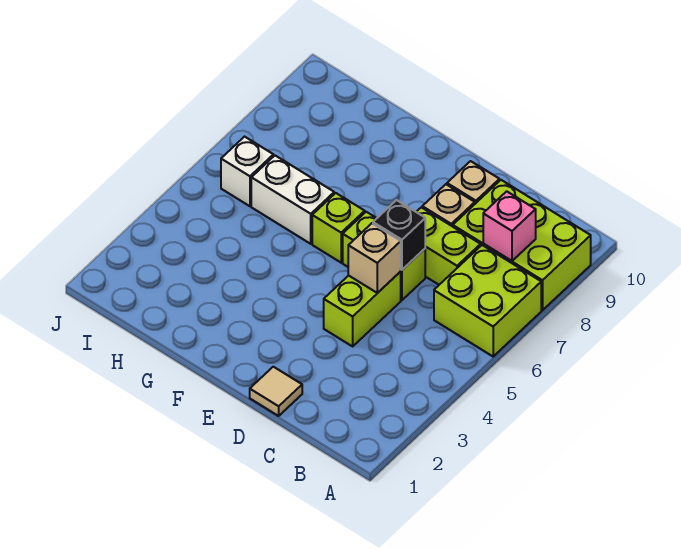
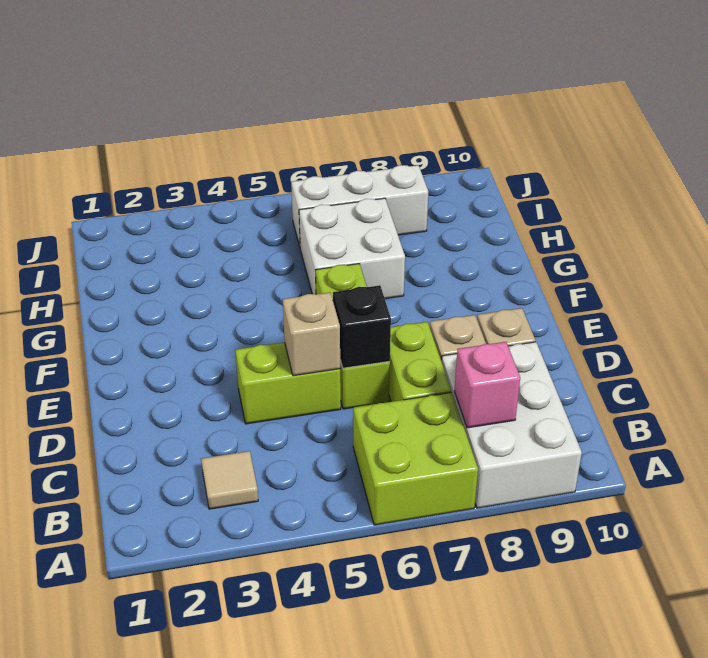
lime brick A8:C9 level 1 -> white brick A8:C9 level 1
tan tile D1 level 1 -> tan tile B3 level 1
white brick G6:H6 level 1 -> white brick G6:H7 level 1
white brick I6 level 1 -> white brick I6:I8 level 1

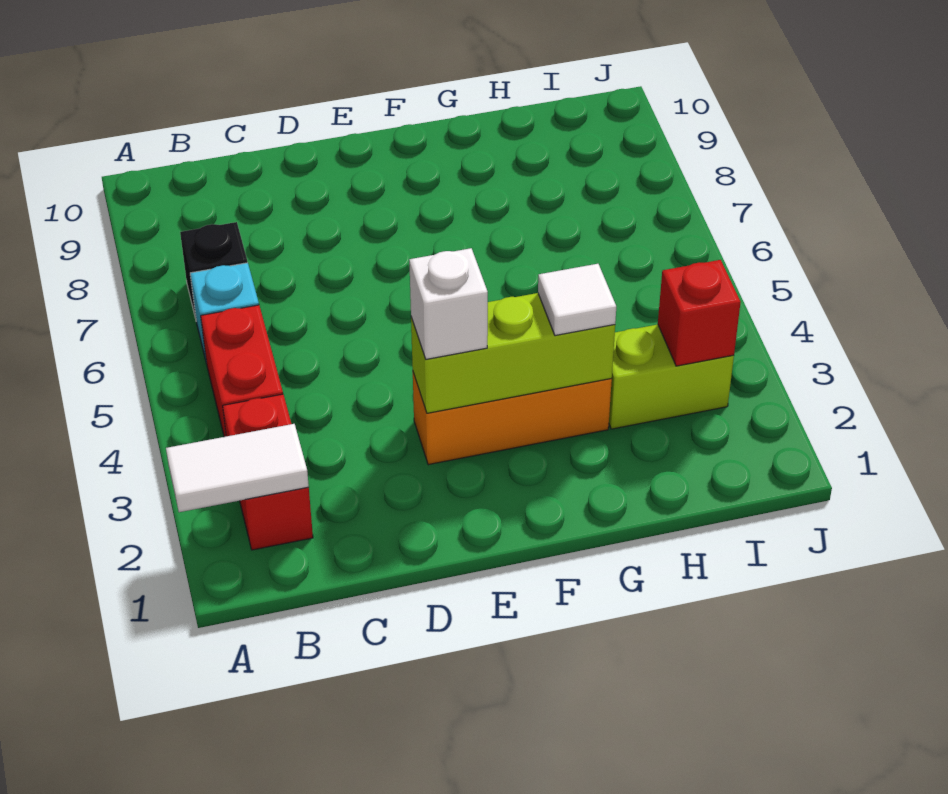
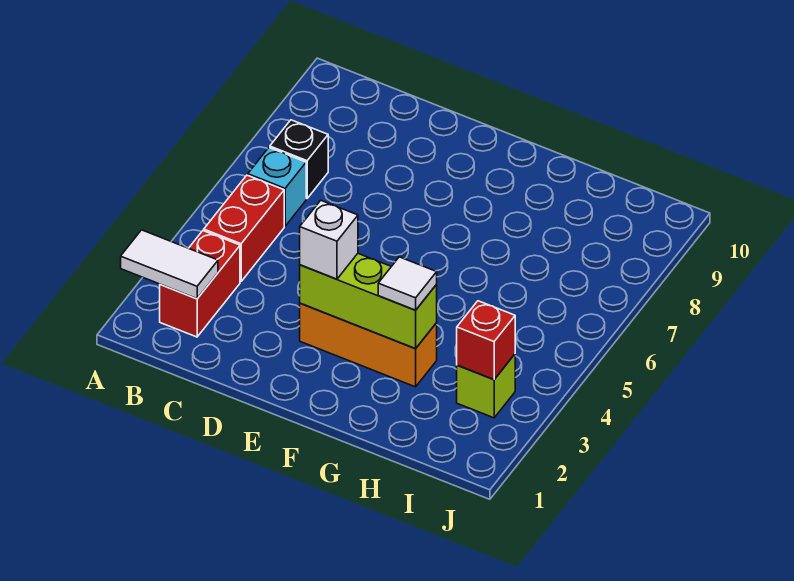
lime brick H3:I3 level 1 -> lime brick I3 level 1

--

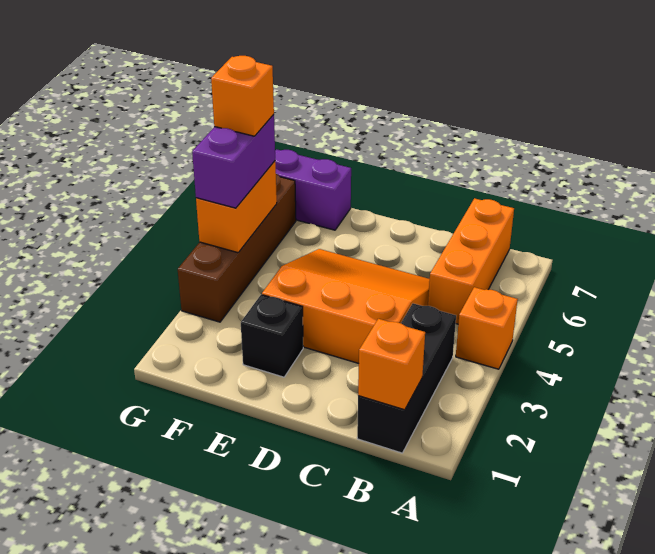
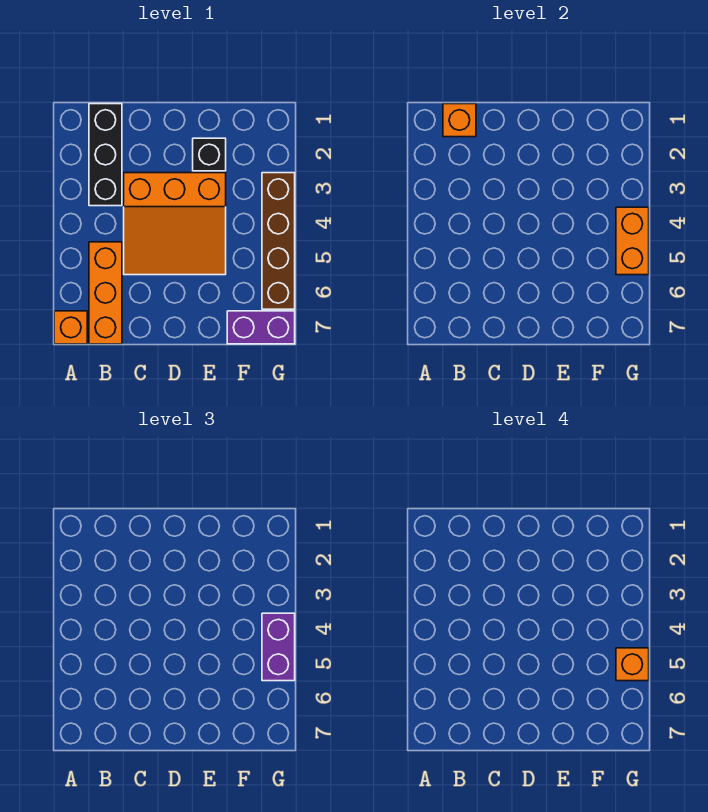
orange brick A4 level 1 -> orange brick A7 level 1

◆ WORK INSTRUCTIONS
Please copy every line of the material that contains the word "white".

◆ REPLY TO THE TASK
lime brick A8:C9 level 1 -> white brick A8:C9 level 1
white brick G6:H6 level 1 -> white brick G6:H7 level 1
white brick I6 level 1 -> white brick I6:I8 level 1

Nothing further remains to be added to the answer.